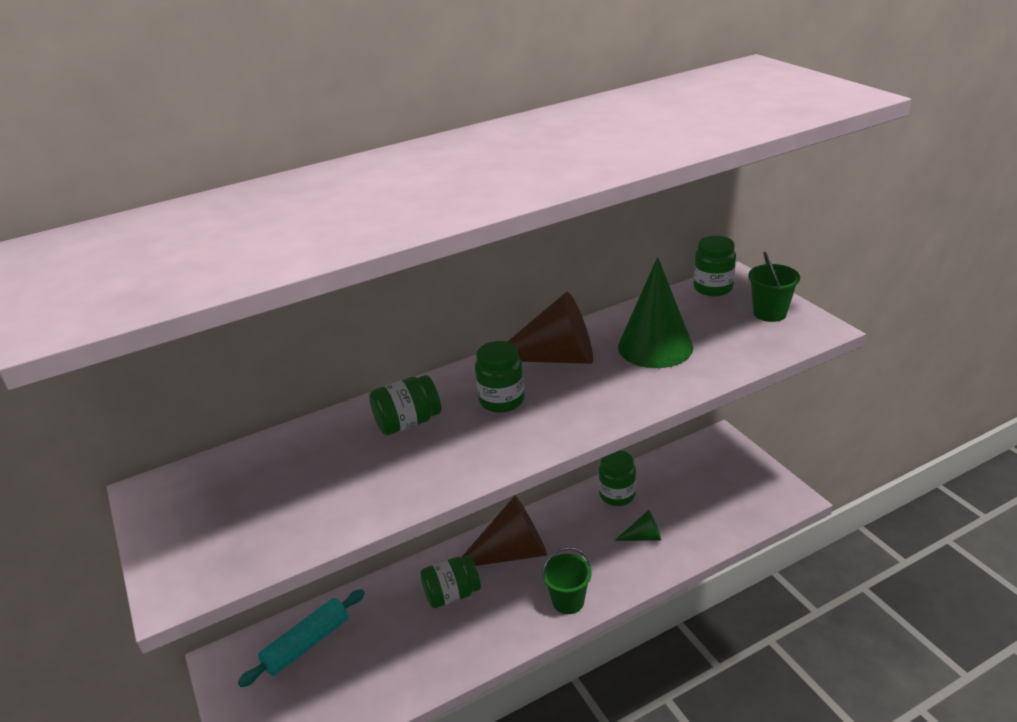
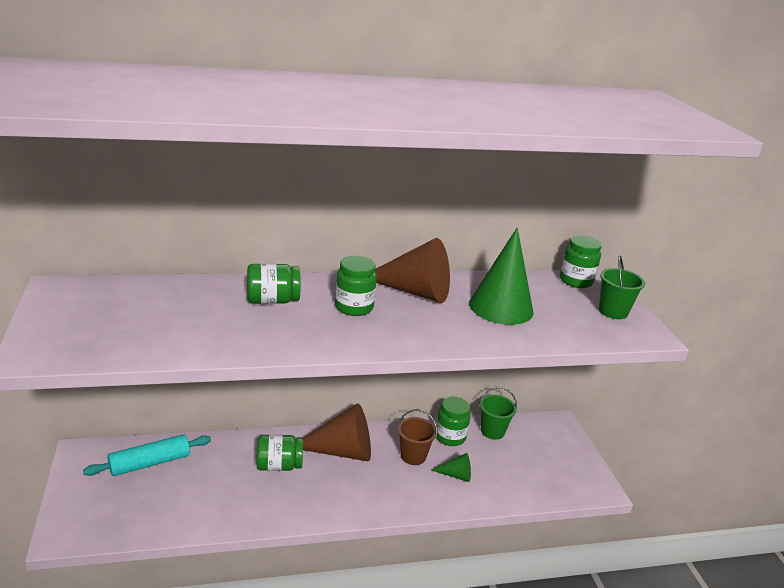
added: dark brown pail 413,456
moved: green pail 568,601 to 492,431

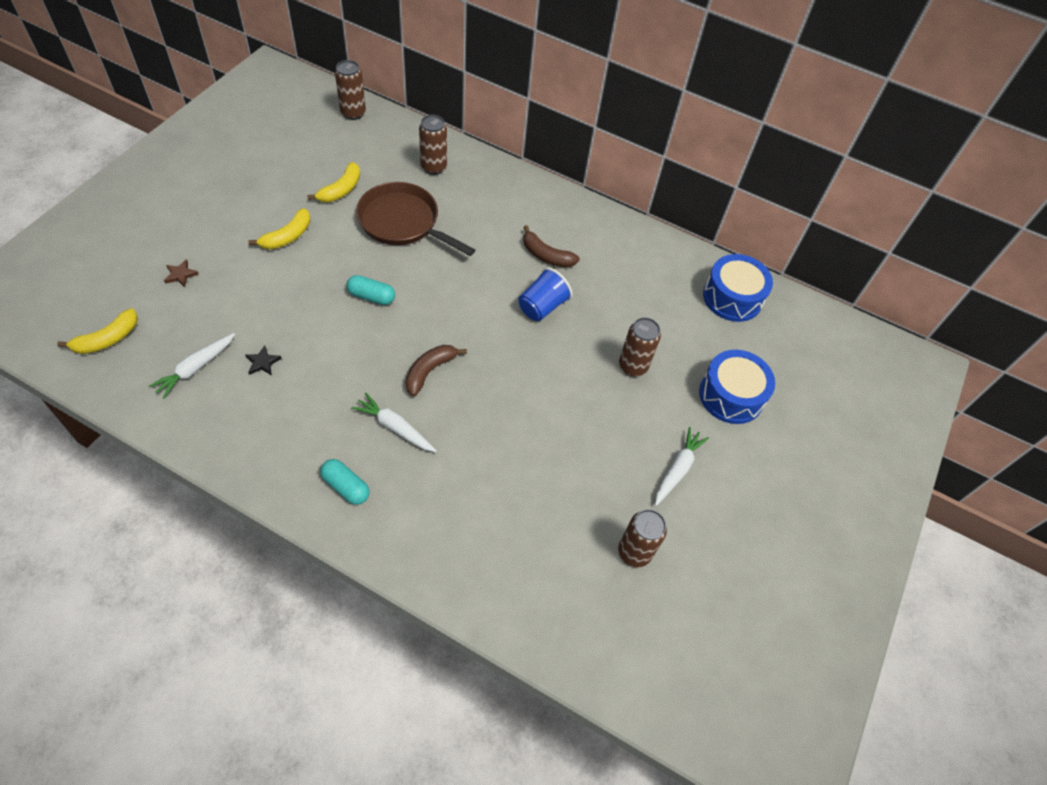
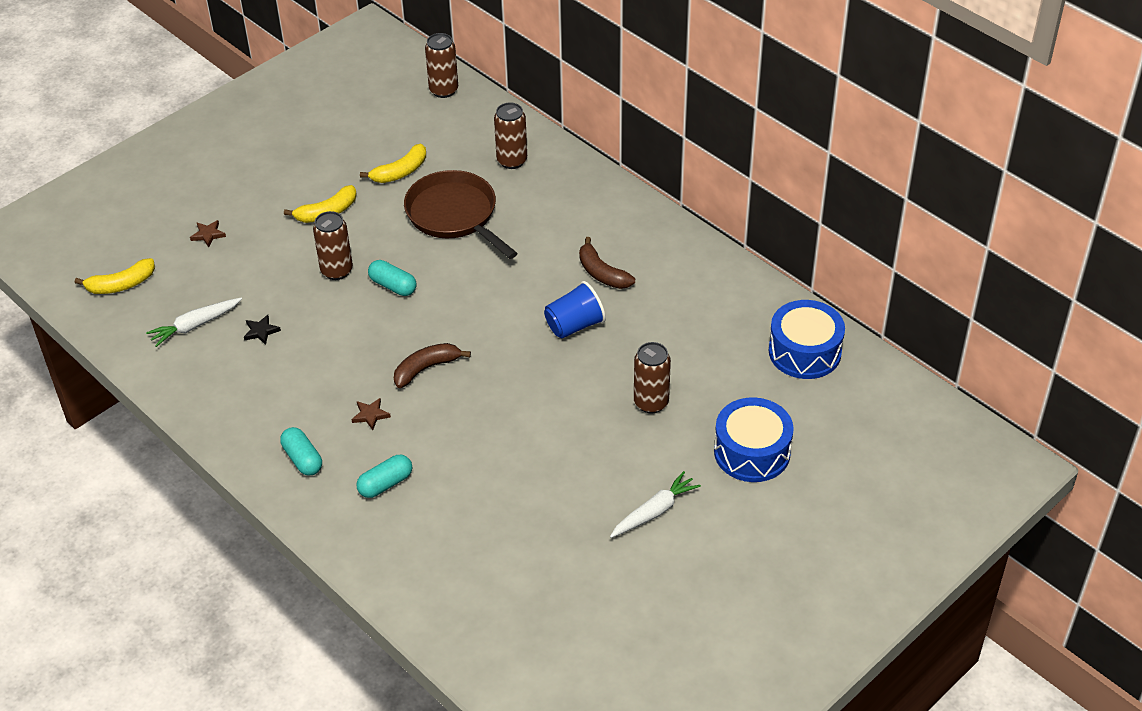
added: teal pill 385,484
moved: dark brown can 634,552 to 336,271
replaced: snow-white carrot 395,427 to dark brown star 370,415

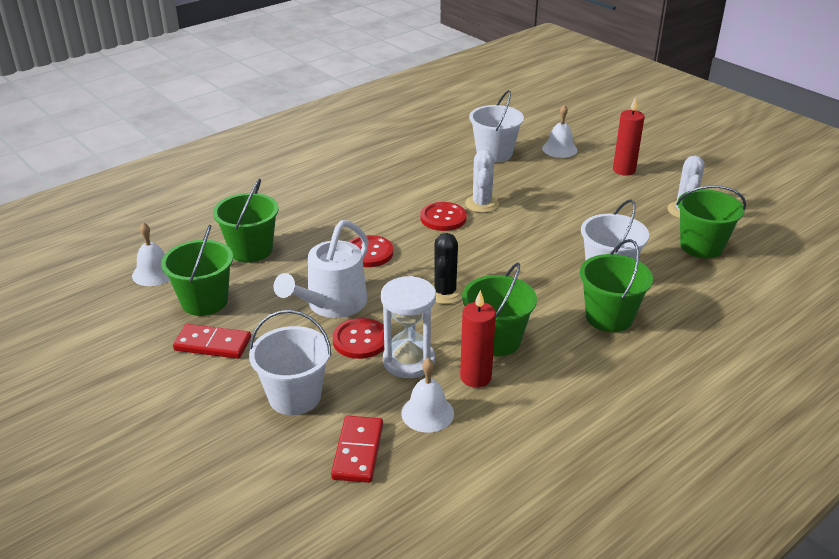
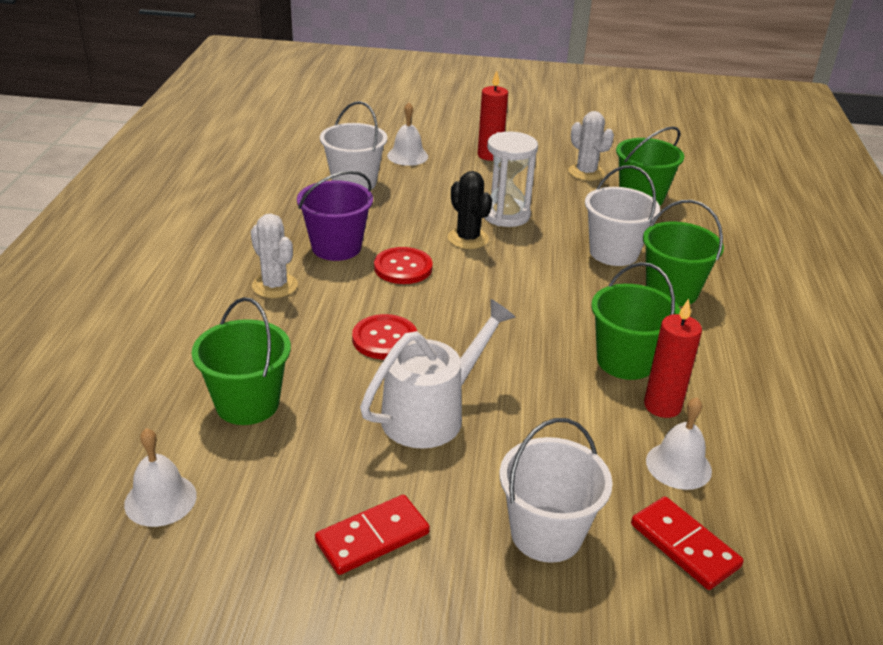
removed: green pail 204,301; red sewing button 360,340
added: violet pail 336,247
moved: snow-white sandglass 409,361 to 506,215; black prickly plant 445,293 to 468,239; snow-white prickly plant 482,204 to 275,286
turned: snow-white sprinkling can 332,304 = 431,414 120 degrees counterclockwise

> EXERCISE
Nothing but the pictures is to be left out; repeat the data exactly.

> RESPONSE TO THIS EXERCISE
added: dark brown pail 413,456
moved: green pail 568,601 to 492,431

added: teal pill 385,484
moved: dark brown can 634,552 to 336,271
replaced: snow-white carrot 395,427 to dark brown star 370,415

removed: green pail 204,301; red sewing button 360,340
added: violet pail 336,247
moved: snow-white sandglass 409,361 to 506,215; black prickly plant 445,293 to 468,239; snow-white prickly plant 482,204 to 275,286
turned: snow-white sprinkling can 332,304 = 431,414 120 degrees counterclockwise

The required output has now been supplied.